§ **Task to carry out**: Write down exactly what lies from the line containing "(363, 228) = (391, 205): turquoise" to the end of the records, inclusive, and omit the pictures.

++++++

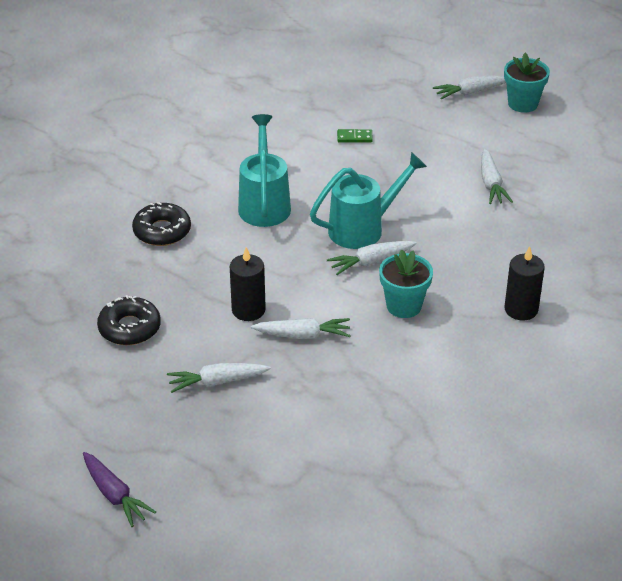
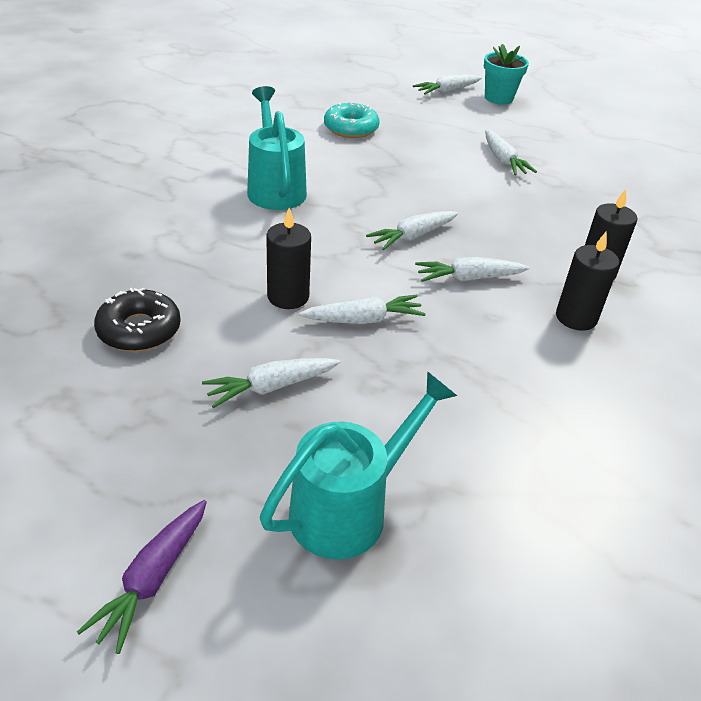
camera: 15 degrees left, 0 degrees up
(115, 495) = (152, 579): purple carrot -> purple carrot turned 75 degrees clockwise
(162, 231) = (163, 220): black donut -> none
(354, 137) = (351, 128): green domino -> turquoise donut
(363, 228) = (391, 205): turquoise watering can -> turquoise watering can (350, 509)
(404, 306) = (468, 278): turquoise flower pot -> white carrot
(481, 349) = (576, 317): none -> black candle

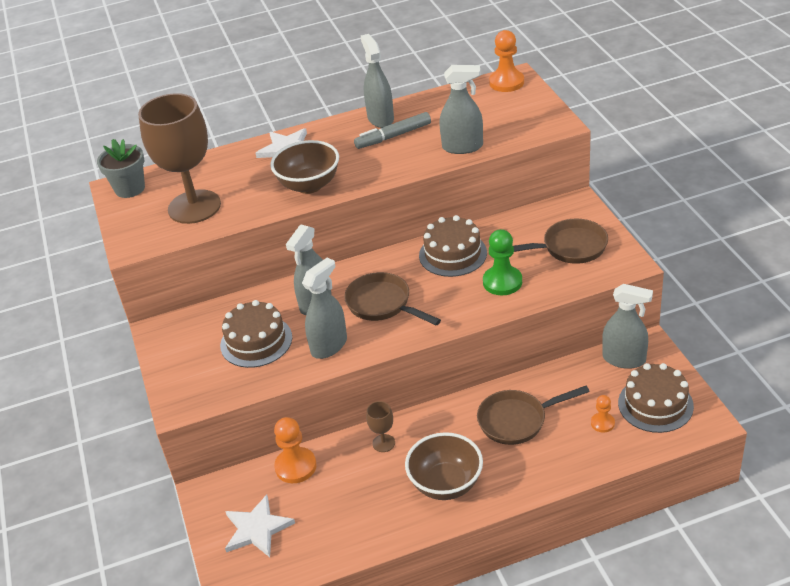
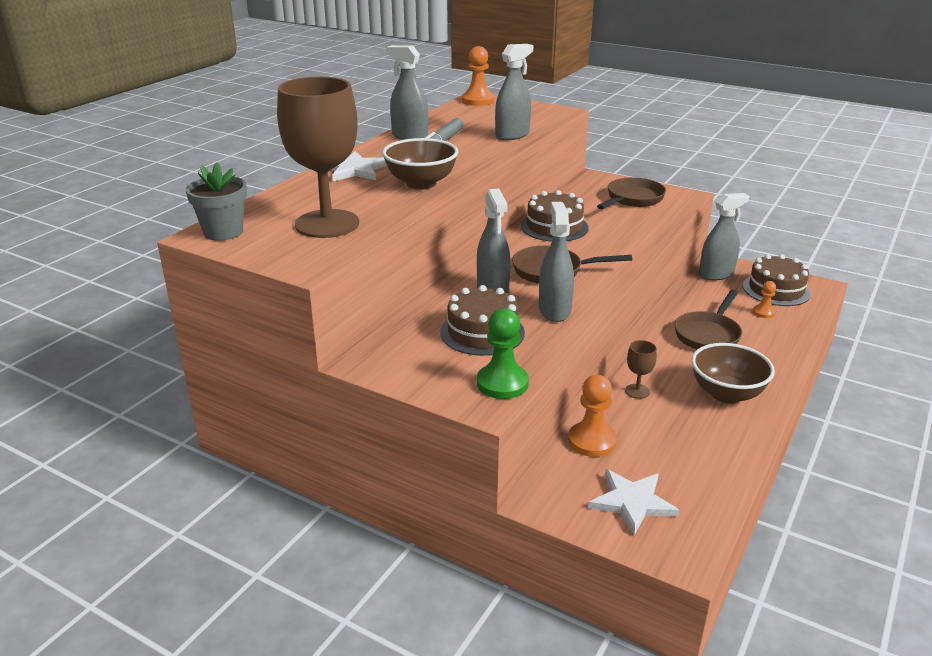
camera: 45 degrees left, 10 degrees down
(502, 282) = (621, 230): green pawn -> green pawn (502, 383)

++++++

§ **Result for this exercise**:
(363, 228) = (391, 205): turquoise watering can -> turquoise watering can (350, 509)
(404, 306) = (468, 278): turquoise flower pot -> white carrot
(481, 349) = (576, 317): none -> black candle

camera: 45 degrees left, 10 degrees down
(502, 282) = (621, 230): green pawn -> green pawn (502, 383)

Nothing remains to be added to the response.